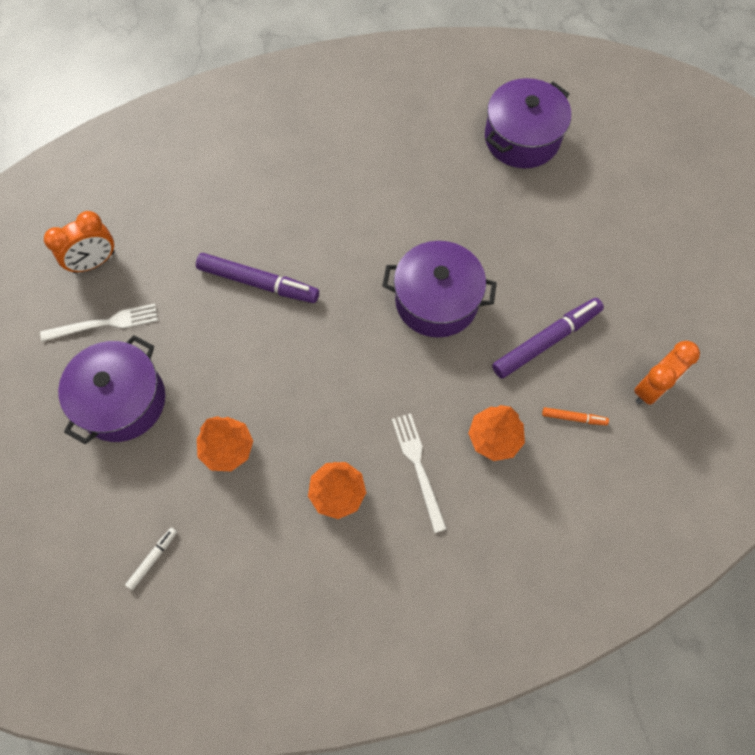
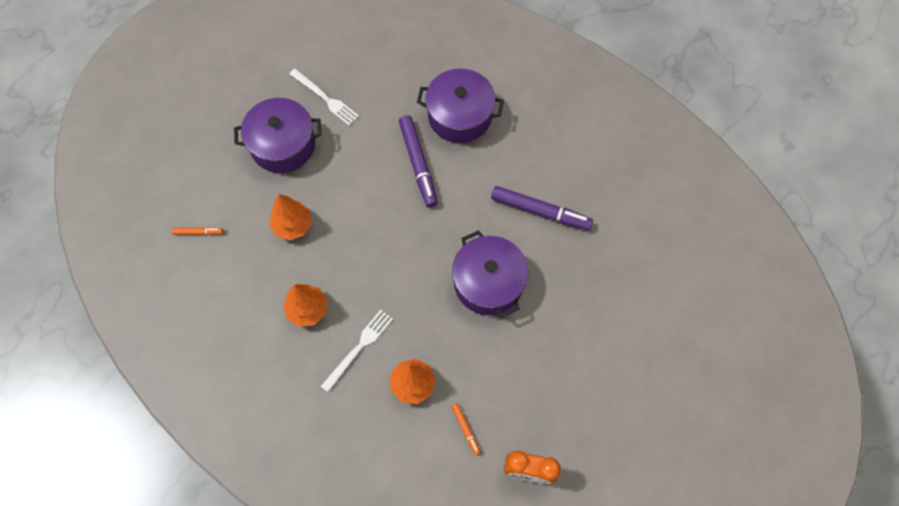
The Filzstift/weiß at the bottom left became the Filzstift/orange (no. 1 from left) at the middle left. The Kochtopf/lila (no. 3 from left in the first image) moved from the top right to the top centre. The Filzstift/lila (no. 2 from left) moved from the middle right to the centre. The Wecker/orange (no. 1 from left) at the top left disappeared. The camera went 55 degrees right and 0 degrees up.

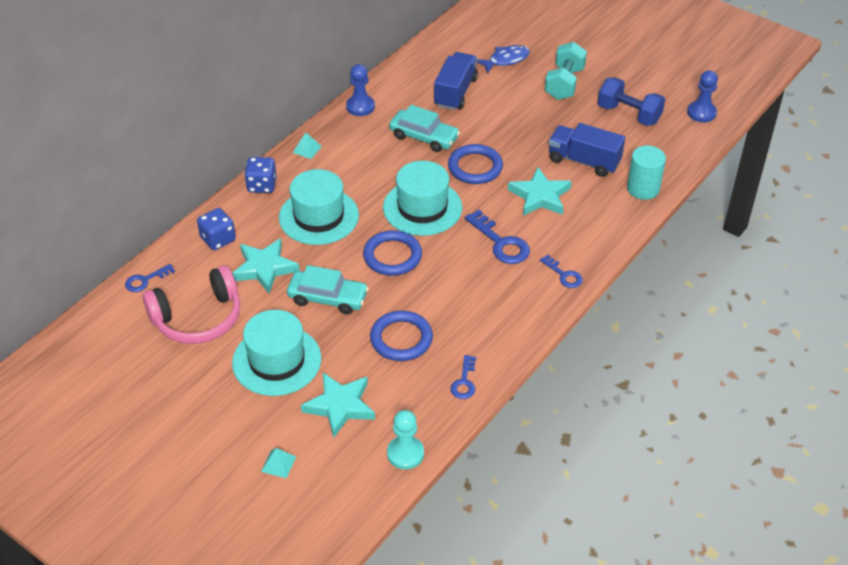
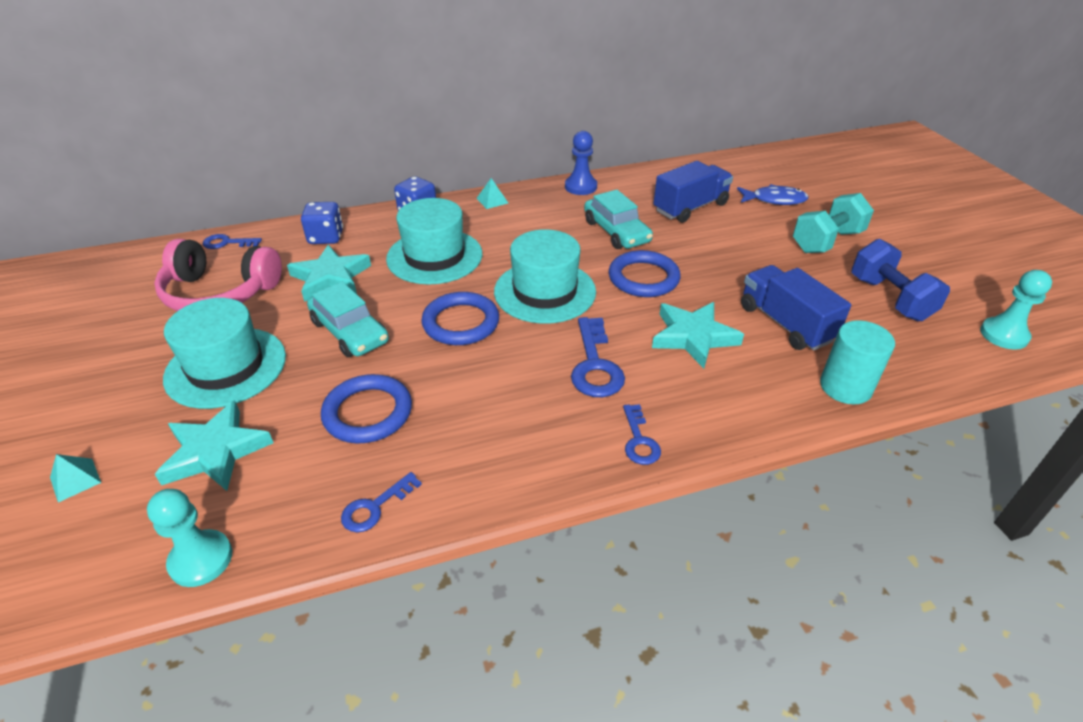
The Bauer/blau (no. 2 from left) at the top right became the Bauer/türkis (no. 2 from left) at the middle right. The camera went 35 degrees right and 5 degrees down.

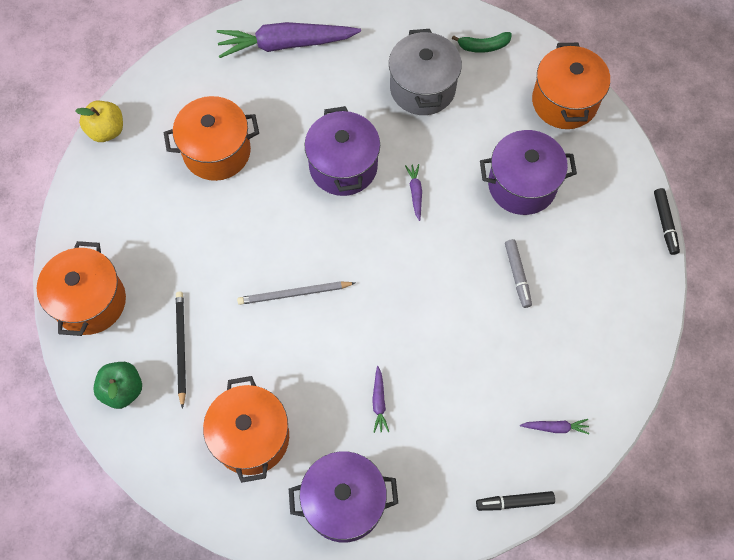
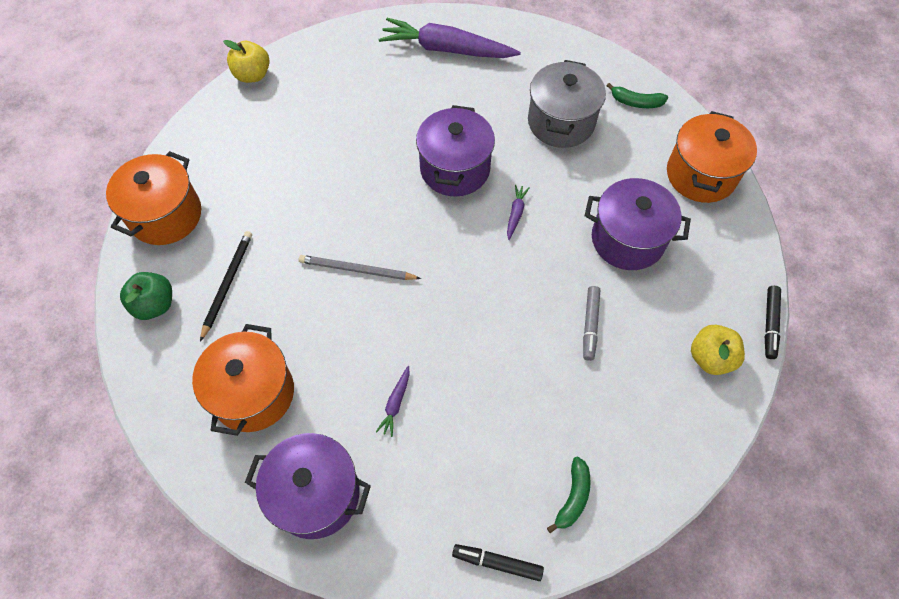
The Karotte/lila (no. 4 from left) at the bottom right was replaced by the Banane/grün (no. 1 from left) at the bottom centre. The Apfel/gelb (no. 2 from left) at the middle right appeared. The Kochtopf/orange (no. 2 from left) at the top left disappeared. The camera went 20 degrees right and 5 degrees down.

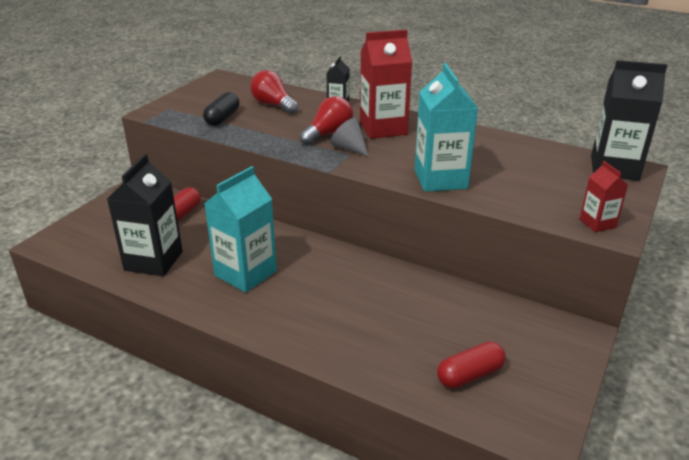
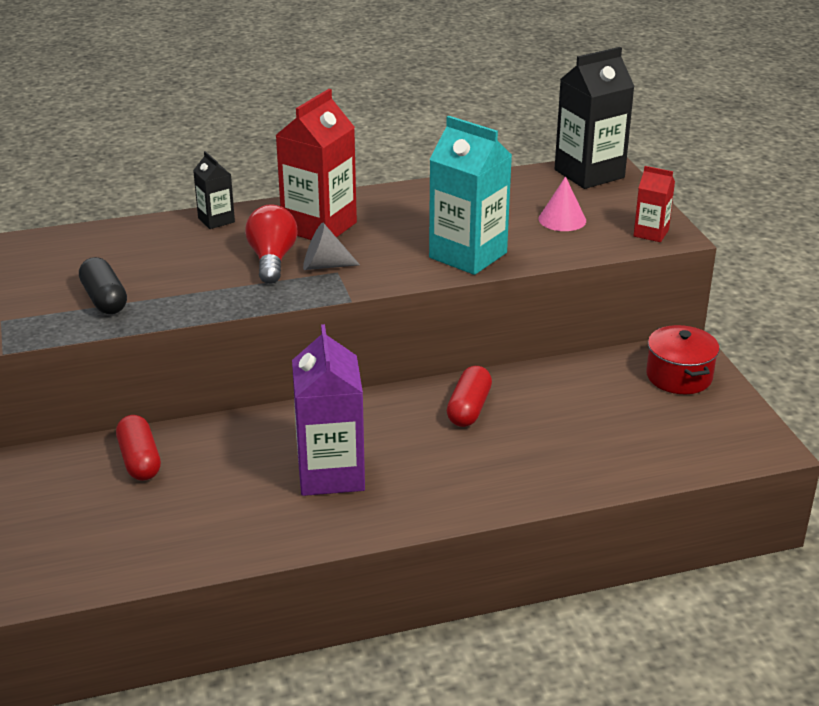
The Getränkekarton/türkis (no. 1 from left) at the centre became the Getränkekarton/lila at the centre. The Kapsel/rot (no. 2 from left) moved from the bottom right to the centre. The Kegel/rosa at the top right appeared. The Kochtopf/rot at the middle right appeared. The Getränkekarton/schwarz (no. 1 from left) at the middle left disappeared. The Glühbirne/rot (no. 1 from left) at the top centre disappeared. The camera went 45 degrees left and 0 degrees up.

What the exercise asks:
Reproduce the full listing verbatim so that only the pictures are missing.

Exercise response:
The Filzstift/weiß at the bottom left became the Filzstift/orange (no. 1 from left) at the middle left. The Kochtopf/lila (no. 3 from left in the first image) moved from the top right to the top centre. The Filzstift/lila (no. 2 from left) moved from the middle right to the centre. The Wecker/orange (no. 1 from left) at the top left disappeared. The camera went 55 degrees right and 0 degrees up.

The Bauer/blau (no. 2 from left) at the top right became the Bauer/türkis (no. 2 from left) at the middle right. The camera went 35 degrees right and 5 degrees down.

The Karotte/lila (no. 4 from left) at the bottom right was replaced by the Banane/grün (no. 1 from left) at the bottom centre. The Apfel/gelb (no. 2 from left) at the middle right appeared. The Kochtopf/orange (no. 2 from left) at the top left disappeared. The camera went 20 degrees right and 5 degrees down.

The Getränkekarton/türkis (no. 1 from left) at the centre became the Getränkekarton/lila at the centre. The Kapsel/rot (no. 2 from left) moved from the bottom right to the centre. The Kegel/rosa at the top right appeared. The Kochtopf/rot at the middle right appeared. The Getränkekarton/schwarz (no. 1 from left) at the middle left disappeared. The Glühbirne/rot (no. 1 from left) at the top centre disappeared. The camera went 45 degrees left and 0 degrees up.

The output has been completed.